* Task to carry out
Check each line below for "none" and report how many have it, nothing else.

* Supplied records
╭──
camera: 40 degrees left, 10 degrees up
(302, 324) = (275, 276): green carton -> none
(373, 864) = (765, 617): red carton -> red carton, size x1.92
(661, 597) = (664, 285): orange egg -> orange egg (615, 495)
╰──
╭──
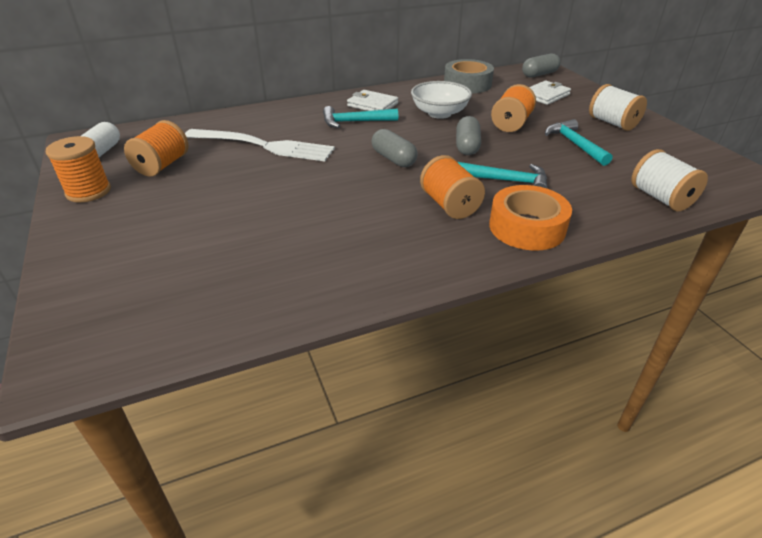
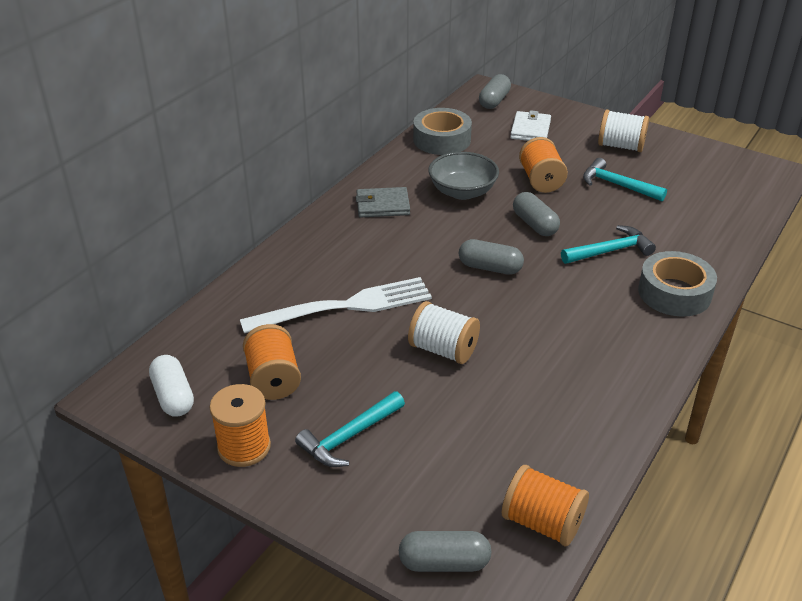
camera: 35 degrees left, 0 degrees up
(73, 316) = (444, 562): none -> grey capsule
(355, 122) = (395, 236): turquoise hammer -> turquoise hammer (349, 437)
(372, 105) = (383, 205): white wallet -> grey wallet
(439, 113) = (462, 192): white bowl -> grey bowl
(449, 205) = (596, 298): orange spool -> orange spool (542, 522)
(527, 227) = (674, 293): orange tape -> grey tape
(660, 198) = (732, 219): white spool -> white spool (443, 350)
╰──
╭──
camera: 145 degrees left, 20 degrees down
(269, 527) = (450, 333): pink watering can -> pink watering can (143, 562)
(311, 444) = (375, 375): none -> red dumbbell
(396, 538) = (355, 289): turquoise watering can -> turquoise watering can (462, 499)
╰──
* Task response
3